ASSIGNMENT -
Reproduce, exactly, the lines of the material below from the line containing "none -> pink 1x2 slope [508,79,581,167]" through the line containing "orange 1x1 brick [403,114,461,198]", with both end lines included and nothing else.

=======

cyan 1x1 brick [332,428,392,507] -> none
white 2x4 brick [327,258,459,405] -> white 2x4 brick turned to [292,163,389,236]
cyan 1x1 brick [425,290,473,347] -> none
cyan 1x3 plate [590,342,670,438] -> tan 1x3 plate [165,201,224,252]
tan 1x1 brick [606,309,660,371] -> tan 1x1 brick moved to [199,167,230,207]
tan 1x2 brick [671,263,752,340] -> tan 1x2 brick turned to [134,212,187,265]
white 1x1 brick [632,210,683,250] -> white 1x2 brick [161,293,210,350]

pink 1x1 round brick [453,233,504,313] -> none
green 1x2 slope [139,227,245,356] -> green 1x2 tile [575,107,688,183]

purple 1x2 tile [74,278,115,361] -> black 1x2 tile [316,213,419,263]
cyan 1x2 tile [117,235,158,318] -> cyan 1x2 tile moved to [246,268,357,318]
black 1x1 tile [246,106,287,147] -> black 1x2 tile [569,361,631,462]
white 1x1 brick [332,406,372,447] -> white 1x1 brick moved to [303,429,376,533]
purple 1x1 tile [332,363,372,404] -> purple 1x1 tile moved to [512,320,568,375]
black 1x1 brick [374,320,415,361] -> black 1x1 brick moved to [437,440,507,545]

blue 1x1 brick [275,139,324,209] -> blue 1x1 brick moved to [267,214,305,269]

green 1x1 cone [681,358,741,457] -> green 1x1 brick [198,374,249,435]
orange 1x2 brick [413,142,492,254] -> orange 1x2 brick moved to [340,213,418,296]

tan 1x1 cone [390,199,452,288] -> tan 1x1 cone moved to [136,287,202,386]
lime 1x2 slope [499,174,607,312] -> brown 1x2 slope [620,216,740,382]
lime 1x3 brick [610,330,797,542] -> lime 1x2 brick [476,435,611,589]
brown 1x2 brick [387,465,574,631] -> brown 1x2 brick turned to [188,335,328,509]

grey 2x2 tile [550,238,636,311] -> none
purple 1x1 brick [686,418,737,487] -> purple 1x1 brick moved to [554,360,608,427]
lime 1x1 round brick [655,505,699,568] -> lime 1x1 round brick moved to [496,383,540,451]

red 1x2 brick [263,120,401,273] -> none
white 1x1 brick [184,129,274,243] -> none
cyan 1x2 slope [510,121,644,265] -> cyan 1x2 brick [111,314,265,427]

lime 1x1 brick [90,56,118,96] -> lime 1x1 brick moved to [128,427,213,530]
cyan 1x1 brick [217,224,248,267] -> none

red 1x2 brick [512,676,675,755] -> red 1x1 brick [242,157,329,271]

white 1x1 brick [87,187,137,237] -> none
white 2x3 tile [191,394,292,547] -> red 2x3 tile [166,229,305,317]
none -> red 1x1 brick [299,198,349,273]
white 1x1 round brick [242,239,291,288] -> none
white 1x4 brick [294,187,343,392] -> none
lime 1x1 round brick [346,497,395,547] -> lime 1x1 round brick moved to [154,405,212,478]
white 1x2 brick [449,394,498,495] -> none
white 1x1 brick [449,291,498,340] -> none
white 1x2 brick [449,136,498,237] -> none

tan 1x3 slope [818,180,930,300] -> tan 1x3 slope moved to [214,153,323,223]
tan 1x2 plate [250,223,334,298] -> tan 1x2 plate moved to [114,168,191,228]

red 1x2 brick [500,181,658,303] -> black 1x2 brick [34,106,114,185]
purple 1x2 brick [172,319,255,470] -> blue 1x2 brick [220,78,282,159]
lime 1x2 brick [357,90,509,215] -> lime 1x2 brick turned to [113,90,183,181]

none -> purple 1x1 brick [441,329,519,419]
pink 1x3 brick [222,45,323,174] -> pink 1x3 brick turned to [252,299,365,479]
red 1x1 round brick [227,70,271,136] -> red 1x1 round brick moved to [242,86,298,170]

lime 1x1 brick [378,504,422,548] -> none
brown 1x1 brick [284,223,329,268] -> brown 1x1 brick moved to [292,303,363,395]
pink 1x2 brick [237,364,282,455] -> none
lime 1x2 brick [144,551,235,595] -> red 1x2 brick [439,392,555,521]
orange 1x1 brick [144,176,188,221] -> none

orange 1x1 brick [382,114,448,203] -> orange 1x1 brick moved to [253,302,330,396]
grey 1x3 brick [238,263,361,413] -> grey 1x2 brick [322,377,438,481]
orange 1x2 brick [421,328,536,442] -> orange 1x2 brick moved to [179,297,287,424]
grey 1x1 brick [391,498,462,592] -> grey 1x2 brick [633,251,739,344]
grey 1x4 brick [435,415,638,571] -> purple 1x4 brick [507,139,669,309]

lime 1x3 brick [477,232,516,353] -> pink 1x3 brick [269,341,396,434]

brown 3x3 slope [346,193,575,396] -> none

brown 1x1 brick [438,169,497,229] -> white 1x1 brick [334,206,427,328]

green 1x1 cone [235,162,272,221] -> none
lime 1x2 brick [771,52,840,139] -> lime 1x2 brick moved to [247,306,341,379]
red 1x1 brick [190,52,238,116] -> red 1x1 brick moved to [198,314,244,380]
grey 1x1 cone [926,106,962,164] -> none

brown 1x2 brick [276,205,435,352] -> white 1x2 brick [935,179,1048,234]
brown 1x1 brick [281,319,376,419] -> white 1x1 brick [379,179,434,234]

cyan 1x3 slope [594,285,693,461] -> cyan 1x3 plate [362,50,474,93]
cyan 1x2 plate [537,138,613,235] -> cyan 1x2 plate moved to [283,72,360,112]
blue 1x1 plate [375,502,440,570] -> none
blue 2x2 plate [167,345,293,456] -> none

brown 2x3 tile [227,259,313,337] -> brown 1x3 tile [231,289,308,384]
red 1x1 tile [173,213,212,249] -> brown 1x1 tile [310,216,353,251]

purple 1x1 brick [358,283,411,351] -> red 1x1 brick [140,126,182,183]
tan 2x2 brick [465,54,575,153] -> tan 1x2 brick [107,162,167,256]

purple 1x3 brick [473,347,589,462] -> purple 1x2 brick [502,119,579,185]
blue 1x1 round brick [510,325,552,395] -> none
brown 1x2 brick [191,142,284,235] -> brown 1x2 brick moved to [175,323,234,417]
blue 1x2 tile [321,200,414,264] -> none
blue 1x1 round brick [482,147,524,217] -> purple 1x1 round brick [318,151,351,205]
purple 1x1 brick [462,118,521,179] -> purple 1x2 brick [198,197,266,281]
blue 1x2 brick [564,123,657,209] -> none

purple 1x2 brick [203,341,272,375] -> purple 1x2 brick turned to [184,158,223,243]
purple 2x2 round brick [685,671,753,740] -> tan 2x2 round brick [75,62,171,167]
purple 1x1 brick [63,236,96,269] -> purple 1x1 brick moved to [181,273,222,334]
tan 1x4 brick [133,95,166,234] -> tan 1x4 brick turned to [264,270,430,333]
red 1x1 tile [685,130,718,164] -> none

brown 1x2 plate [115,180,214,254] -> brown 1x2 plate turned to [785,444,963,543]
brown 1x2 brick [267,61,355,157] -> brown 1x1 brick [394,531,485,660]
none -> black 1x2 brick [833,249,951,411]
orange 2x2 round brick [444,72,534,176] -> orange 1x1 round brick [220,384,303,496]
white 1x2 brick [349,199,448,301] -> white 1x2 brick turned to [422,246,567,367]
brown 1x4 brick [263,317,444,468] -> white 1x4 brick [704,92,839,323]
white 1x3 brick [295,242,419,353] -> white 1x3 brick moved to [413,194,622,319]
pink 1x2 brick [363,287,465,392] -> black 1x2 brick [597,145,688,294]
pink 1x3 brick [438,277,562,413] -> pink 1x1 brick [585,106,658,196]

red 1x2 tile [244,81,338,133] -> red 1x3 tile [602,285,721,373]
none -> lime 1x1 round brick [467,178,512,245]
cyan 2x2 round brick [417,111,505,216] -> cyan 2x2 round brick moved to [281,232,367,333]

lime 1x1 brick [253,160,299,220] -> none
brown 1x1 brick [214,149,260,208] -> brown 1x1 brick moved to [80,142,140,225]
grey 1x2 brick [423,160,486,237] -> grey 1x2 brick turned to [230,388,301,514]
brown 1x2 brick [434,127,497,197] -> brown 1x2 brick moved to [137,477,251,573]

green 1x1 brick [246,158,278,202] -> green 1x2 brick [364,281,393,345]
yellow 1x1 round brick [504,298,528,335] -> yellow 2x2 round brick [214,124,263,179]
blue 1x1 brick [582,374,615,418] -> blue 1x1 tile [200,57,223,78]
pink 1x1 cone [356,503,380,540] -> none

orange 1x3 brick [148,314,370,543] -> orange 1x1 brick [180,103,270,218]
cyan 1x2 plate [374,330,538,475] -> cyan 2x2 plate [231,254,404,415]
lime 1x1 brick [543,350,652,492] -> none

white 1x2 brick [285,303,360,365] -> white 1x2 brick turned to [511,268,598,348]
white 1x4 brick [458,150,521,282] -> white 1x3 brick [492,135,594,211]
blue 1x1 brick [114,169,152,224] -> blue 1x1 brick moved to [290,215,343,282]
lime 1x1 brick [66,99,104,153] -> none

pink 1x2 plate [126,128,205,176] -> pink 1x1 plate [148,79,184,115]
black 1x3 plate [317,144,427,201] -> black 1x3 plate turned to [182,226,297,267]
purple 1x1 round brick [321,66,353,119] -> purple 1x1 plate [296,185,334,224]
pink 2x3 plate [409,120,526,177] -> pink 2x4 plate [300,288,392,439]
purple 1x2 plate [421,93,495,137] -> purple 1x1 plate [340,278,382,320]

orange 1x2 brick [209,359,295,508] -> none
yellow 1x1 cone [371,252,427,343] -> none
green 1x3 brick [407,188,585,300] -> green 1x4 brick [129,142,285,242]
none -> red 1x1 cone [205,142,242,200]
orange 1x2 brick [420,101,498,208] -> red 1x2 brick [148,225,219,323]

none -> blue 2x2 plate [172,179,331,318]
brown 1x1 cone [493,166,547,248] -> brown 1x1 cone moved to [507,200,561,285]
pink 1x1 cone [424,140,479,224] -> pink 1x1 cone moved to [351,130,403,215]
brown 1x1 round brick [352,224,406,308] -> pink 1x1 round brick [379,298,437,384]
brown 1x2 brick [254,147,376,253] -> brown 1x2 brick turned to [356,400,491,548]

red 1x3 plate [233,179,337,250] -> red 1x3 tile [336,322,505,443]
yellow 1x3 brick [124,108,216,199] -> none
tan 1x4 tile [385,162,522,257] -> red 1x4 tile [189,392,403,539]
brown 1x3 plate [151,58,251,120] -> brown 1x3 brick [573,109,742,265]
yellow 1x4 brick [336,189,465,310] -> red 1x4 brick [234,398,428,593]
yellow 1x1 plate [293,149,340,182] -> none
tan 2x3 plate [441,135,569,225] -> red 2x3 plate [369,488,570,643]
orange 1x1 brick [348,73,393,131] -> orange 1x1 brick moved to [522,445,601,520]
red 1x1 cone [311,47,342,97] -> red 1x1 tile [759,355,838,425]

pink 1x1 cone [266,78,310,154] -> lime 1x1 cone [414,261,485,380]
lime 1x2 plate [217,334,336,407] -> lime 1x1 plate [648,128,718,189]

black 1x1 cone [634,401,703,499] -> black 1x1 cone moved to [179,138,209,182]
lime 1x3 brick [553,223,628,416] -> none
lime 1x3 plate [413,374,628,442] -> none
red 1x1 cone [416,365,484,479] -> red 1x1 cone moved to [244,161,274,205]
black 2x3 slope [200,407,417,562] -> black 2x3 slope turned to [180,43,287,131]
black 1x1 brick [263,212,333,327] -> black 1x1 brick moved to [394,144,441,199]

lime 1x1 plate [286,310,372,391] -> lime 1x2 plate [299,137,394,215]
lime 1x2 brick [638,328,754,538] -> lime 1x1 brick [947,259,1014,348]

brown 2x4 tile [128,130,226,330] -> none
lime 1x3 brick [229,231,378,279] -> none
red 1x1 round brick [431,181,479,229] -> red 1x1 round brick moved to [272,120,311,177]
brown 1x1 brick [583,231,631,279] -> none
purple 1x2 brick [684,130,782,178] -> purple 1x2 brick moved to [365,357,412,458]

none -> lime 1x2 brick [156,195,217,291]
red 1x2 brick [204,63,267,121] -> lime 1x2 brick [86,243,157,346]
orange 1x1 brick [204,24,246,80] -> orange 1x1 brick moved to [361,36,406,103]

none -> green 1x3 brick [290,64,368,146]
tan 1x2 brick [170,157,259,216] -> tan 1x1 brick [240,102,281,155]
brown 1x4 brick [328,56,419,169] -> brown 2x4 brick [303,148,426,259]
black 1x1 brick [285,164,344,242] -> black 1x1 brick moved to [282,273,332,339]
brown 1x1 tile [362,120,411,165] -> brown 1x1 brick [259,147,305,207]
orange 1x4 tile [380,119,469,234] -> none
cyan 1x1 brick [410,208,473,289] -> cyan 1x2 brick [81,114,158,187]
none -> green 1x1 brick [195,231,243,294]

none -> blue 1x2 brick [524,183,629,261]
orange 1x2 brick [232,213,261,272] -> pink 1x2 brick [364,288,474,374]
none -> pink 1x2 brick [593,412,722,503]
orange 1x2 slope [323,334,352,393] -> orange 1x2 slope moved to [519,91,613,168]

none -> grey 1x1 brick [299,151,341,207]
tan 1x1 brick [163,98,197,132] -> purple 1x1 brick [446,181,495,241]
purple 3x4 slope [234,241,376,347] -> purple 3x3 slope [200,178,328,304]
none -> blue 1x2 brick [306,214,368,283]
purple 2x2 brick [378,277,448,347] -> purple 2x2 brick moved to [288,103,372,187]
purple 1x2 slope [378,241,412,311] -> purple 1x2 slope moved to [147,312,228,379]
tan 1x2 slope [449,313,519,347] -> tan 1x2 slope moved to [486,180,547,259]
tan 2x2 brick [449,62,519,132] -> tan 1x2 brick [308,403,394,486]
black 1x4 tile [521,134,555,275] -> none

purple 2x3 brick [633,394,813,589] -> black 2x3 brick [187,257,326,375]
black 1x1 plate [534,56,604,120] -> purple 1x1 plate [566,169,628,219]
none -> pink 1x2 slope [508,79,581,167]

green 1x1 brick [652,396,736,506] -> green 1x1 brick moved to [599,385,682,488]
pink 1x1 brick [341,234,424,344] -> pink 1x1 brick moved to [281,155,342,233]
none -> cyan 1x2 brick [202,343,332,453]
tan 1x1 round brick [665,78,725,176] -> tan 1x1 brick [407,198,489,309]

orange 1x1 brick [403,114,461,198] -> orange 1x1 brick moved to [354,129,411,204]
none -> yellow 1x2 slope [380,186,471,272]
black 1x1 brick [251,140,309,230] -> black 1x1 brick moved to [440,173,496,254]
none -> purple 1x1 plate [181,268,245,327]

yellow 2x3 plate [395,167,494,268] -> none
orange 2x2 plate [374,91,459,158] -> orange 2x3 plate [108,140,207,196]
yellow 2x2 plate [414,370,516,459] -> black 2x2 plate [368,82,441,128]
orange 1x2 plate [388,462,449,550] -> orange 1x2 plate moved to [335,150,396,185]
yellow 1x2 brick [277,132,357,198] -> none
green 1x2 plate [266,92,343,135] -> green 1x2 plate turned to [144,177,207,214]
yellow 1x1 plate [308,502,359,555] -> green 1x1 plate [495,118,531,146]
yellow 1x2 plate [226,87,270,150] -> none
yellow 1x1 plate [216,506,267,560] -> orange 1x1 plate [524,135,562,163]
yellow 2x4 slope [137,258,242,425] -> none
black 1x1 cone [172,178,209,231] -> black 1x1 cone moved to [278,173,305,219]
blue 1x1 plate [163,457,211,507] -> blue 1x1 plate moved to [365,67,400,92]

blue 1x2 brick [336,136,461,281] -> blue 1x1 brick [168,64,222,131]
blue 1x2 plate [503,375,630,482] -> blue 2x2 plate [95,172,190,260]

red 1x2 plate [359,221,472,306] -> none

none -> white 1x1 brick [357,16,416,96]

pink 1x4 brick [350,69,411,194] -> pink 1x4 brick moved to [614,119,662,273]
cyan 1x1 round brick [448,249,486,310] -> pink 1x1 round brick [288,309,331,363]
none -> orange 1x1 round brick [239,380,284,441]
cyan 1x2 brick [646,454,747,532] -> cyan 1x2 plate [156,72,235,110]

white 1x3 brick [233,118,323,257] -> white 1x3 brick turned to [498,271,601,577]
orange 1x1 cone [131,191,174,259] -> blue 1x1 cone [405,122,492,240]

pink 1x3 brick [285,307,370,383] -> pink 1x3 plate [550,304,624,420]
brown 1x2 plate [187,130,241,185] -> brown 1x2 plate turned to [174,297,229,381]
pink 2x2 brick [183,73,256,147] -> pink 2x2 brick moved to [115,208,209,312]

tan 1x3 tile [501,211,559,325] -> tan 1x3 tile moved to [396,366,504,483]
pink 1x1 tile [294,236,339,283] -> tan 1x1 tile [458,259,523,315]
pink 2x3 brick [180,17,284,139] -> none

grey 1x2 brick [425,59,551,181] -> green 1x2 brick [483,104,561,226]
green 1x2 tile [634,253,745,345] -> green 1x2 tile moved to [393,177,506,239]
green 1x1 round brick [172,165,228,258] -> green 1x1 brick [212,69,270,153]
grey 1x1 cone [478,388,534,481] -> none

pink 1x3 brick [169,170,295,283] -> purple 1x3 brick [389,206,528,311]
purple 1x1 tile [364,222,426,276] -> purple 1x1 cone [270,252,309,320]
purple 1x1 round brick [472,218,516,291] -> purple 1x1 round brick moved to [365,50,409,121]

=======

TASK ANSWER -
none -> pink 1x2 slope [508,79,581,167]

green 1x1 brick [652,396,736,506] -> green 1x1 brick moved to [599,385,682,488]
pink 1x1 brick [341,234,424,344] -> pink 1x1 brick moved to [281,155,342,233]
none -> cyan 1x2 brick [202,343,332,453]
tan 1x1 round brick [665,78,725,176] -> tan 1x1 brick [407,198,489,309]

orange 1x1 brick [403,114,461,198] -> orange 1x1 brick moved to [354,129,411,204]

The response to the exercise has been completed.